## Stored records
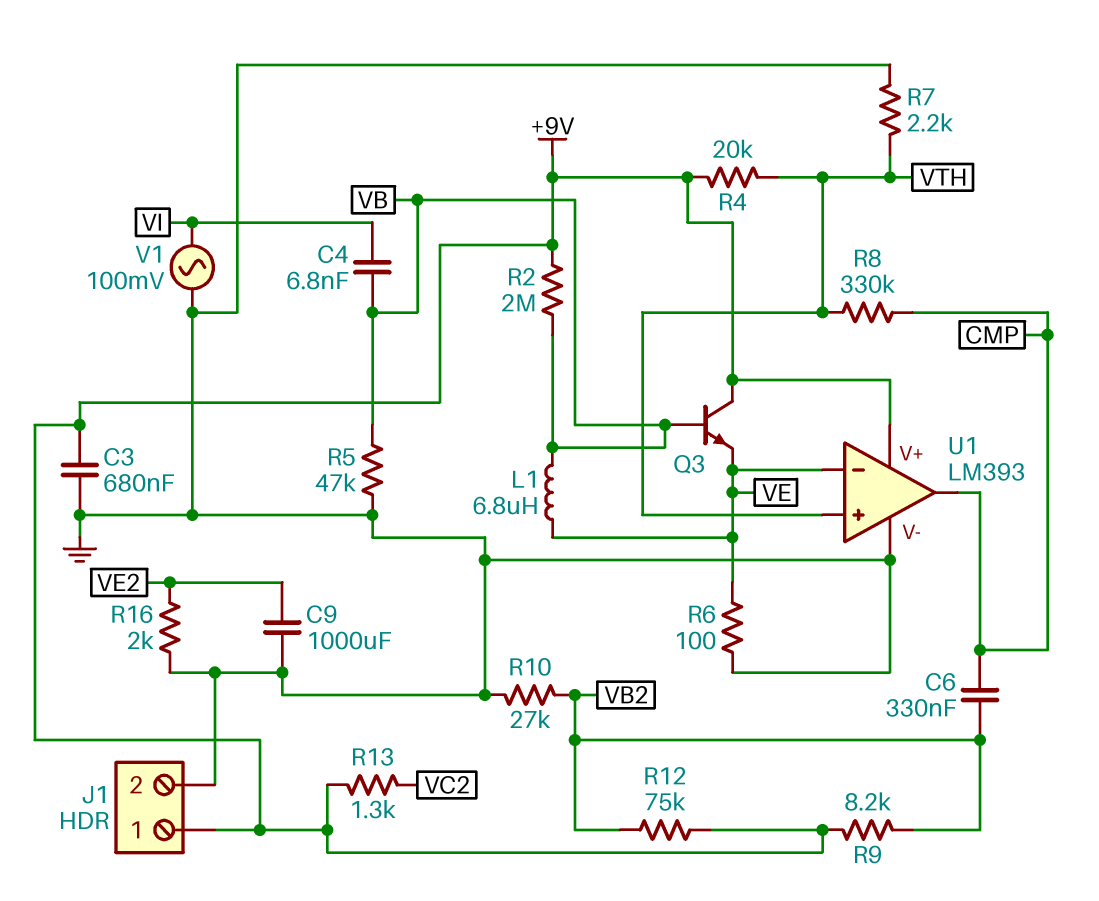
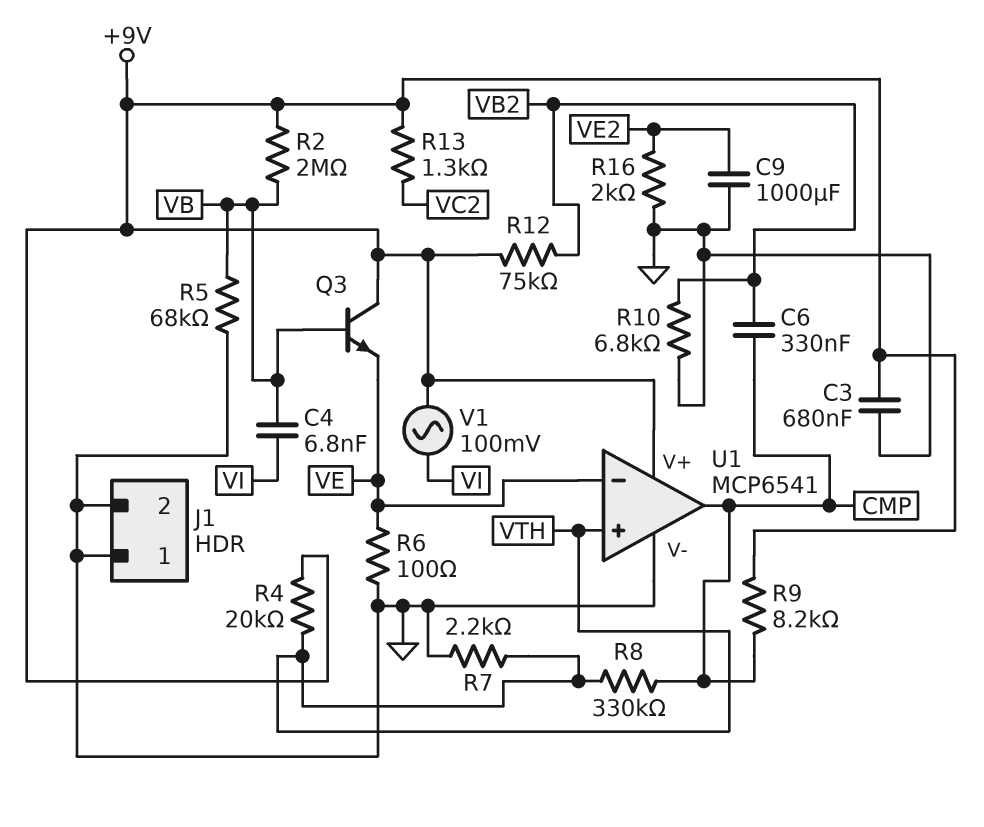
J1 pin 1: +9V -> GND
L1: 6.8uH (VB, VE) -> none
R5: 47k (GND, VB) -> 68k (GND, VB)
R9: 8.2k (+9V, VB2) -> 8.2k (+9V, CMP)
R10: 27k (GND, VB2) -> 6.8k (GND, VB2)
U1: LM393 -> MCP6541
V1: AC 100mV (GND, VI) -> AC 100mV (+9V, VI)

## ASSIGNMENT
Copy the preceding data in full and word for word, dropping its pictures.

## YOUR RESPONSE
J1 pin 1: +9V -> GND
L1: 6.8uH (VB, VE) -> none
R5: 47k (GND, VB) -> 68k (GND, VB)
R9: 8.2k (+9V, VB2) -> 8.2k (+9V, CMP)
R10: 27k (GND, VB2) -> 6.8k (GND, VB2)
U1: LM393 -> MCP6541
V1: AC 100mV (GND, VI) -> AC 100mV (+9V, VI)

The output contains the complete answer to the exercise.